When copying the data below, keep only the lines from the one with "camera: 30 degrees left, 0 degrees up" through the one with "(519, 163) = (1105, 413): red", word for word, and skip the pictures.
[Start of section]
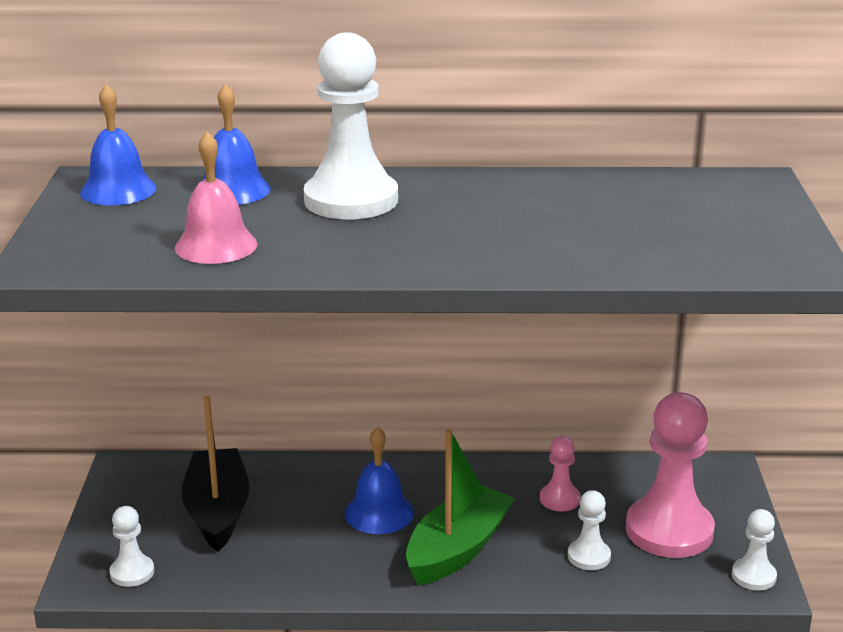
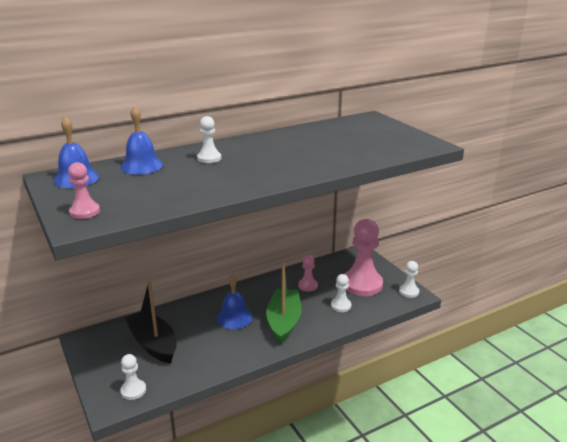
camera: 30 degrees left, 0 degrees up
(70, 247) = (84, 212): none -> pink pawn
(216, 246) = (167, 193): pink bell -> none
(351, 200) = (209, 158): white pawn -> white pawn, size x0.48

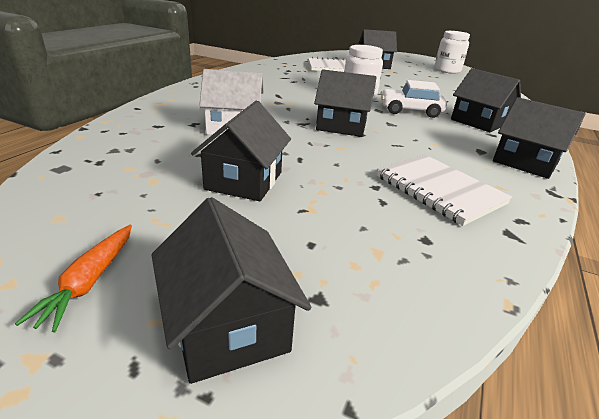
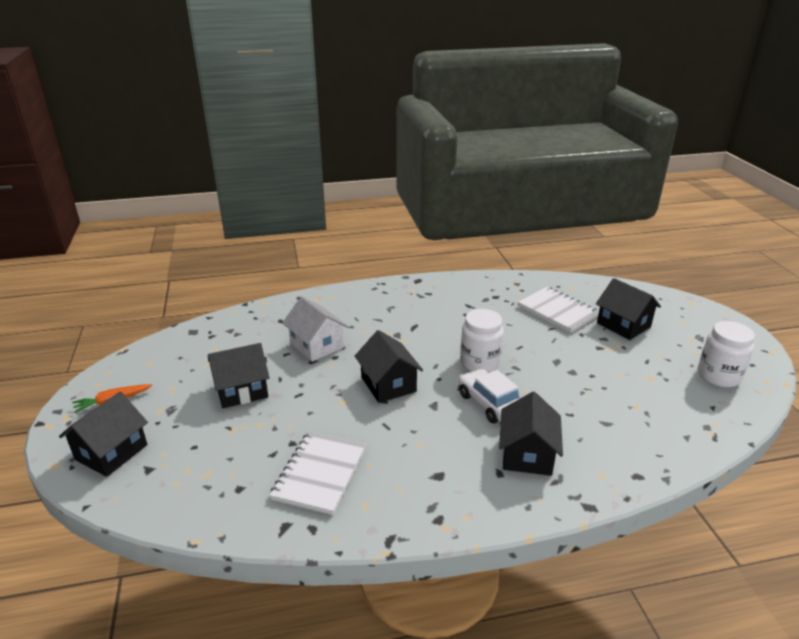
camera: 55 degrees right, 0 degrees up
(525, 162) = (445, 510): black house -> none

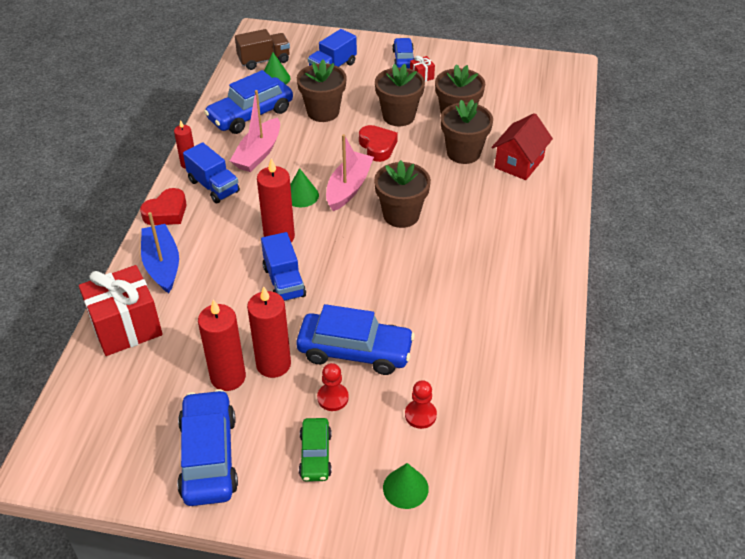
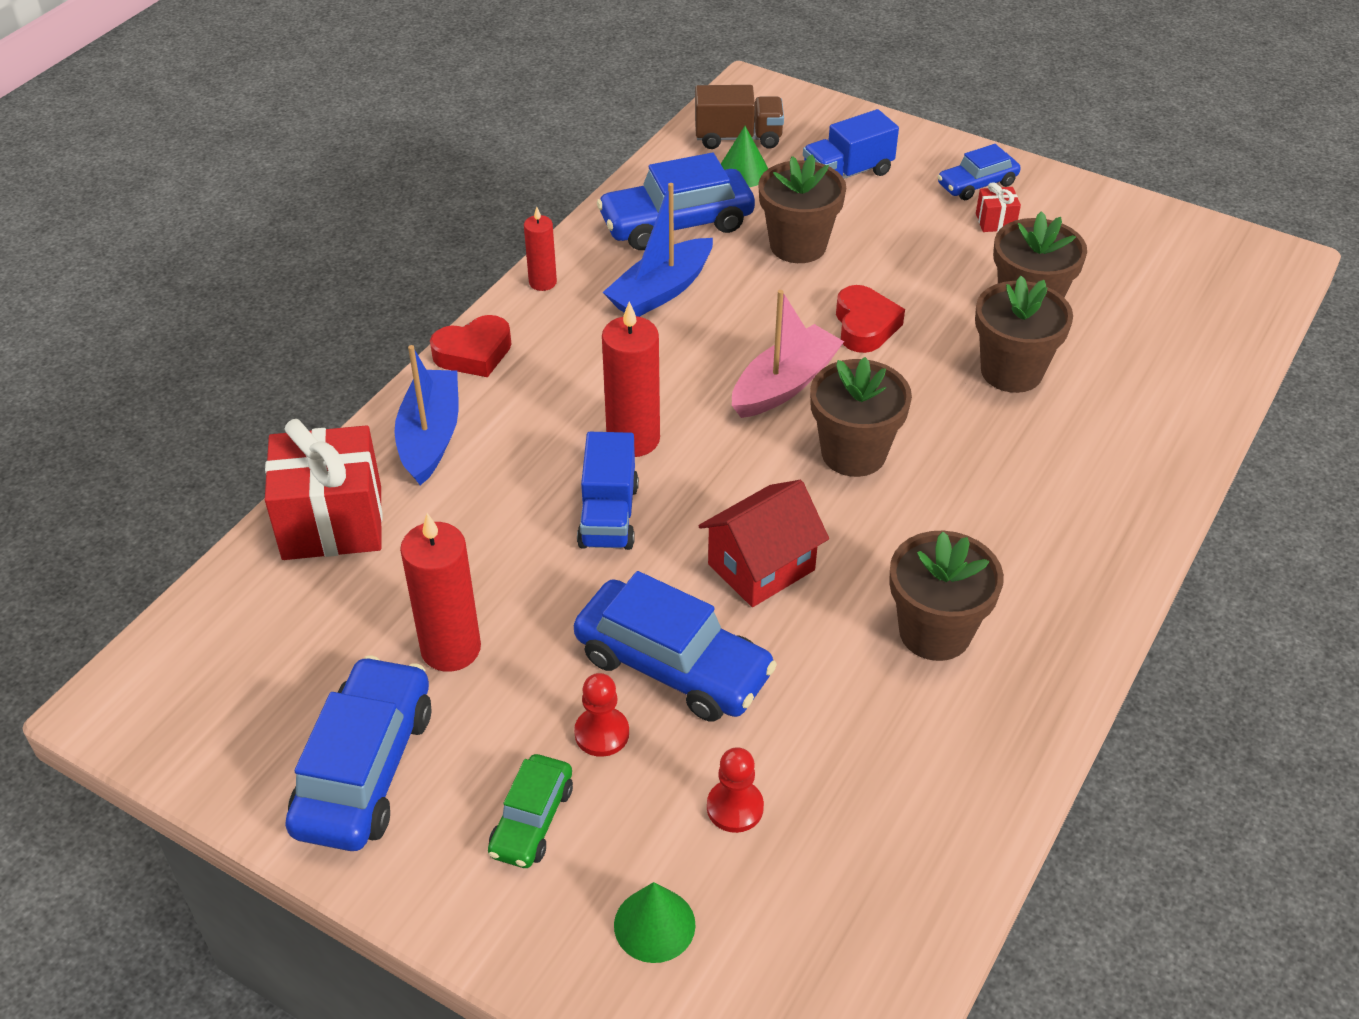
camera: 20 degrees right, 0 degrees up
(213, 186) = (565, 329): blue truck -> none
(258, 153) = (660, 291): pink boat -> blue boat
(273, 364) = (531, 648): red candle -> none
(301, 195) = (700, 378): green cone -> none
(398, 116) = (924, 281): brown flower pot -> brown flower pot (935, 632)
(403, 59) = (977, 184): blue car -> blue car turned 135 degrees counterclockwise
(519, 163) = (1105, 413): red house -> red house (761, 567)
[End of section]
[Start of section]
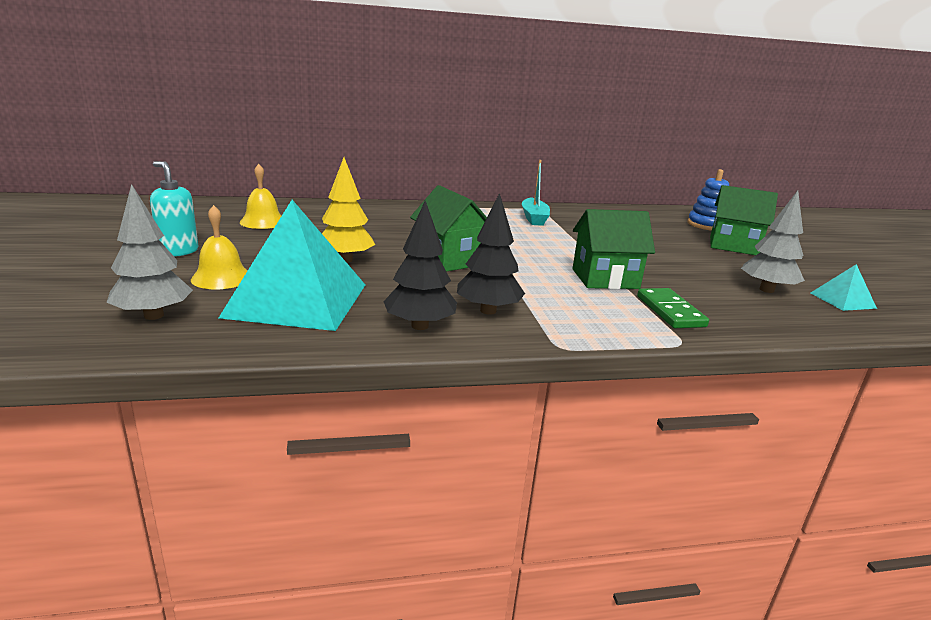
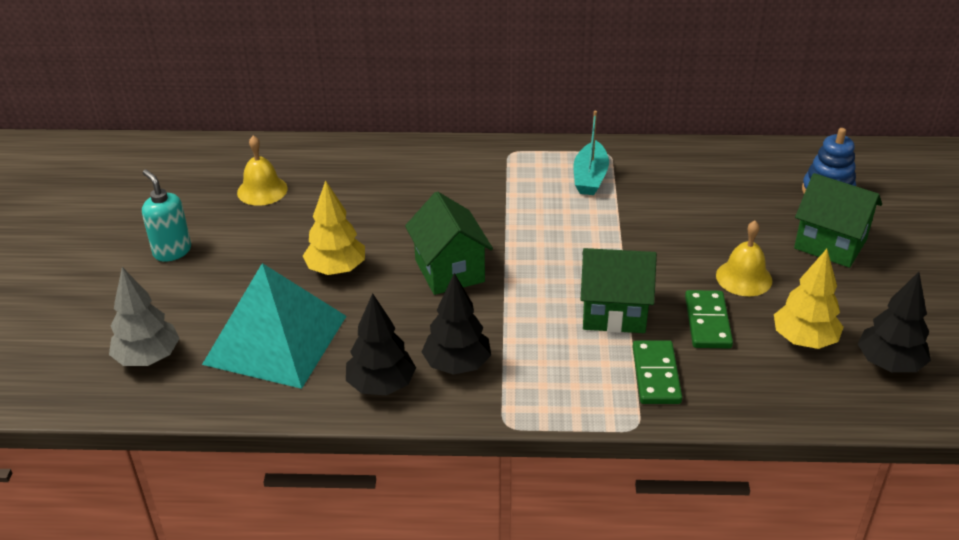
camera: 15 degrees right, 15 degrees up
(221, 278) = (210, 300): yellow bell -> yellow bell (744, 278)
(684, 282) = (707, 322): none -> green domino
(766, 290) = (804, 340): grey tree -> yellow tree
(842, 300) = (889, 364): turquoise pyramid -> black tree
[End of section]
[Start of section]
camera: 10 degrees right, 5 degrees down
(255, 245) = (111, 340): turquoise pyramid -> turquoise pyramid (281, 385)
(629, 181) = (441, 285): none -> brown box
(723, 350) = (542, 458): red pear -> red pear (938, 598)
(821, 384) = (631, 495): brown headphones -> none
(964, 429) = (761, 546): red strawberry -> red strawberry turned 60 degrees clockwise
[End of section]
REPLY.
camera: 30 degrees left, 0 degrees up
(70, 247) = (84, 212): none -> pink pawn
(216, 246) = (167, 193): pink bell -> none
(351, 200) = (209, 158): white pawn -> white pawn, size x0.48

camera: 55 degrees right, 0 degrees up
(525, 162) = (445, 510): black house -> none

camera: 20 degrees right, 0 degrees up
(213, 186) = (565, 329): blue truck -> none
(258, 153) = (660, 291): pink boat -> blue boat
(273, 364) = (531, 648): red candle -> none
(301, 195) = (700, 378): green cone -> none
(398, 116) = (924, 281): brown flower pot -> brown flower pot (935, 632)
(403, 59) = (977, 184): blue car -> blue car turned 135 degrees counterclockwise
(519, 163) = (1105, 413): red house -> red house (761, 567)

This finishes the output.